# WHAT THE EXERCISE ASKS
From first line to last, copy the listing exactly and omit its pictures.

=== AVAILABLE DATA ===

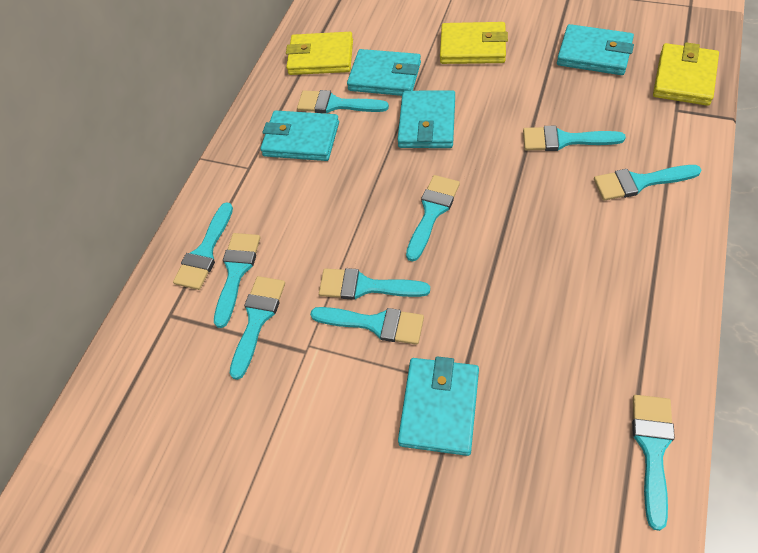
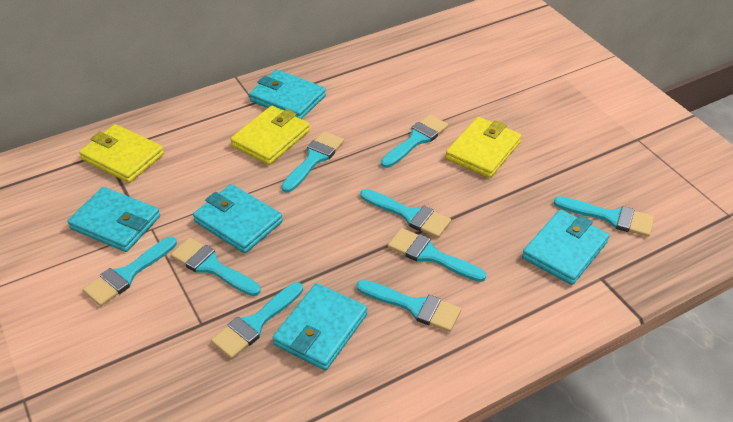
turquoise brush: 10 -> 9

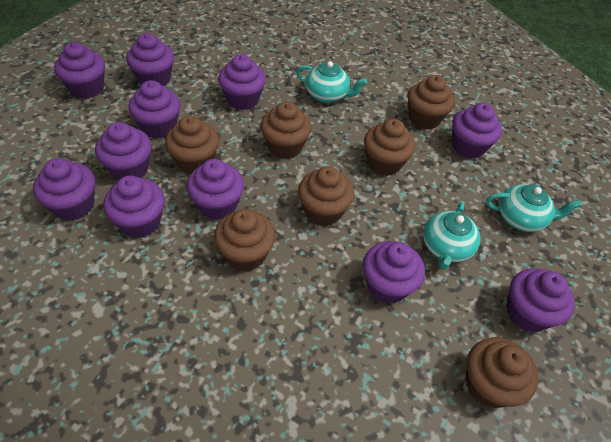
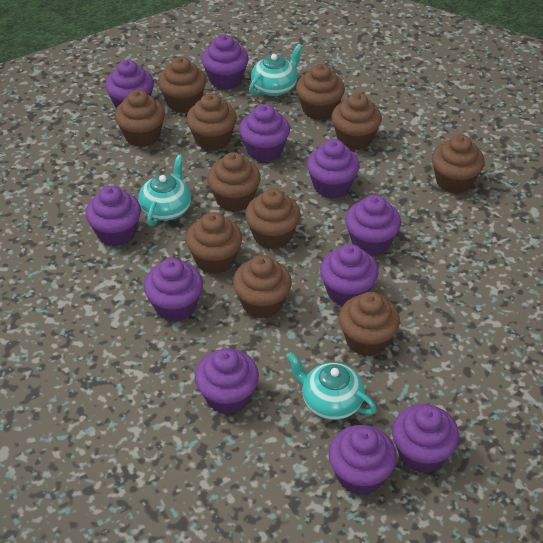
brown cupcake: 7 -> 11

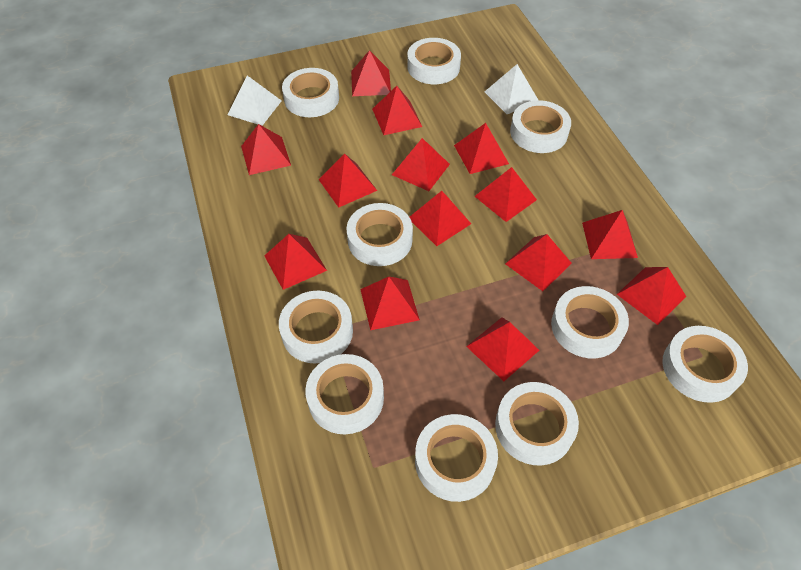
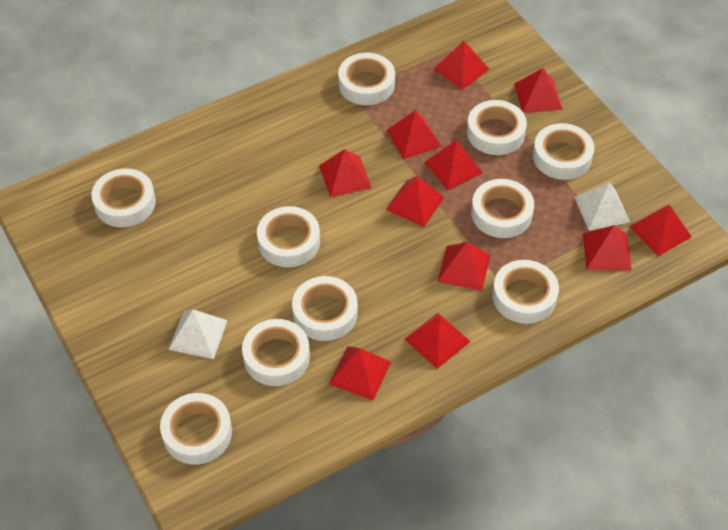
red pyramid: 14 -> 11

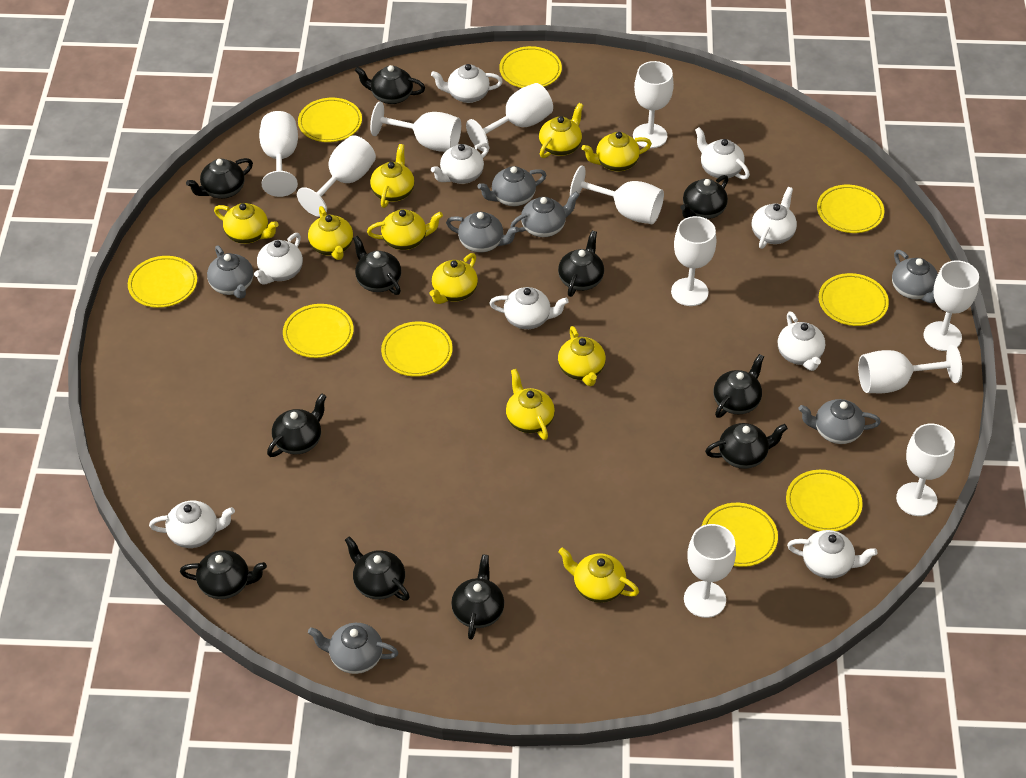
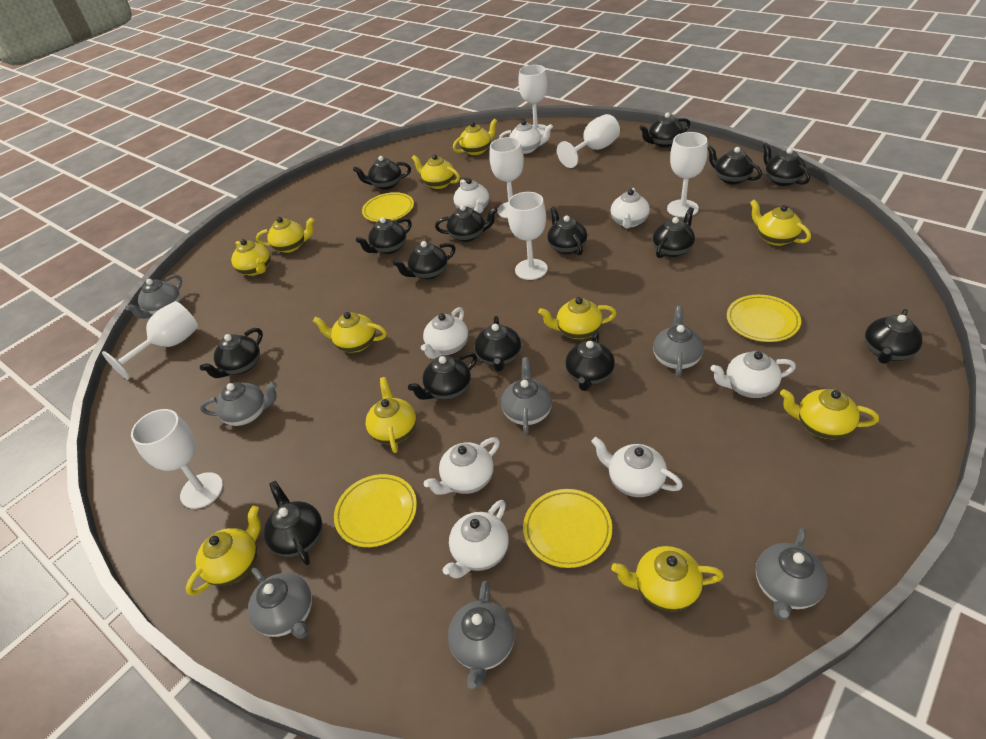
black teapot: 11 -> 15
white goblet: 11 -> 7
white teapot: 9 -> 8
yellow plate: 9 -> 4
yellow teapot: 10 -> 11

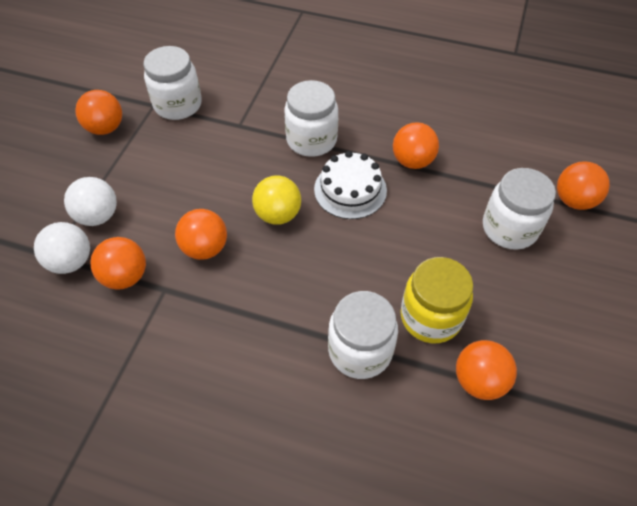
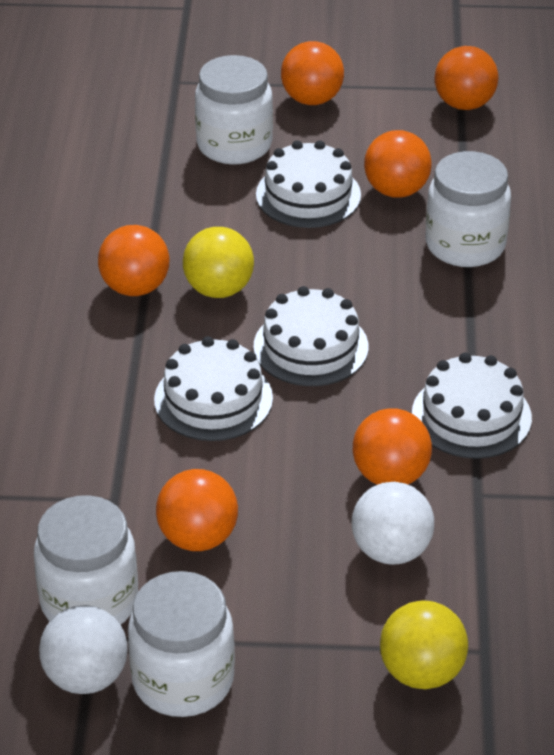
white cake: 1 -> 4
yellow ball: 1 -> 2
yellow jar: 1 -> 0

===

# SOLVED EXERCISE
turquoise brush: 10 -> 9

brown cupcake: 7 -> 11

red pyramid: 14 -> 11

black teapot: 11 -> 15
white goblet: 11 -> 7
white teapot: 9 -> 8
yellow plate: 9 -> 4
yellow teapot: 10 -> 11

white cake: 1 -> 4
yellow ball: 1 -> 2
yellow jar: 1 -> 0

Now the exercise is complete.